WORK REQUIRED -> Could you reproduce the lines below from the one with "SOIL: none -> HW-390" through the one with "SOIL pin VCC: none -> 5V"? Keep both ends and add nothing.
[[ MATERIALS PROVIDED open ]]
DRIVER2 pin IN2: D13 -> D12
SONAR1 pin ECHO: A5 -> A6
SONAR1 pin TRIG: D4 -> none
[[ MATERIALS PROVIDED closed ]]
[[ MATERIALS PROVIDED open ]]
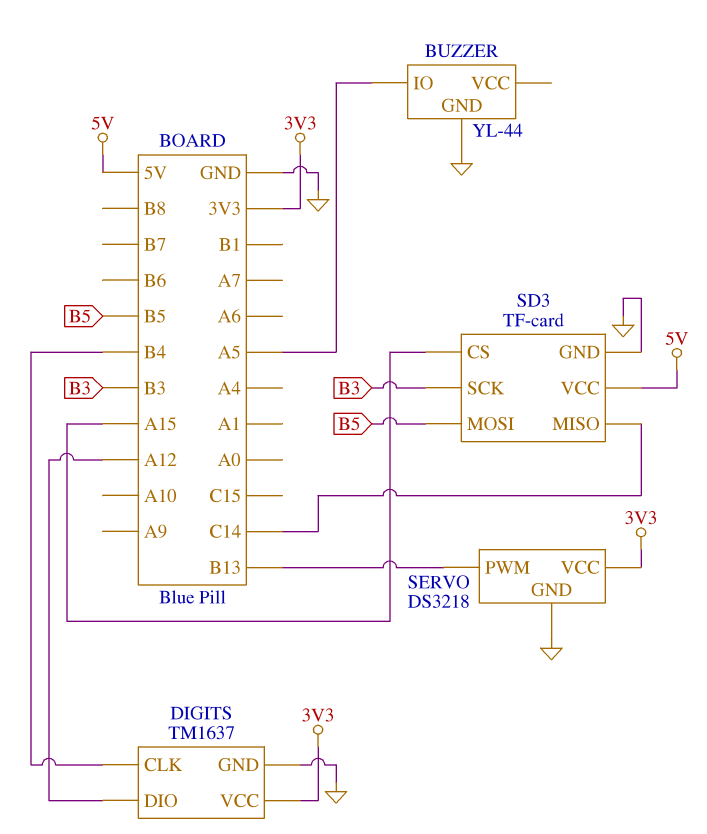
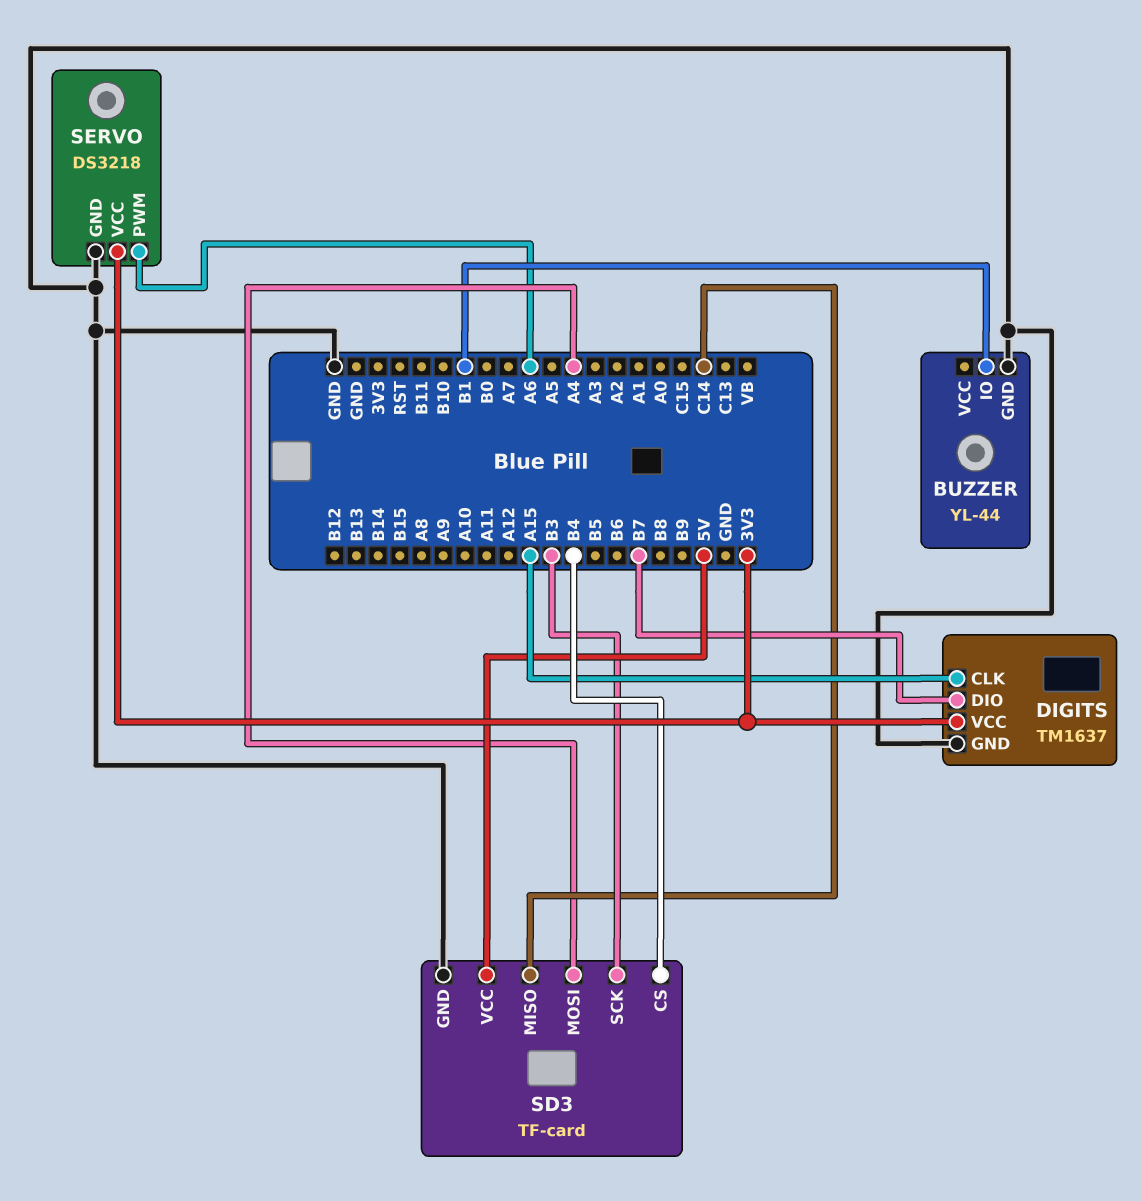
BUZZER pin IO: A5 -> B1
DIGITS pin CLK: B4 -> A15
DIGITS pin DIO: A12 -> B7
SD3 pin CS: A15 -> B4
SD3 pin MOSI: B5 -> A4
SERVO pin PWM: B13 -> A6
[[ MATERIALS PROVIDED closed ]]
[[ MATERIALS PROVIDED open ]]
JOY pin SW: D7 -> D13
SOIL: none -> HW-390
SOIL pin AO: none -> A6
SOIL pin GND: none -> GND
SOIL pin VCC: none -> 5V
[[ MATERIALS PROVIDED closed ]]
EXERCISE ANSWER ->
SOIL: none -> HW-390
SOIL pin AO: none -> A6
SOIL pin GND: none -> GND
SOIL pin VCC: none -> 5V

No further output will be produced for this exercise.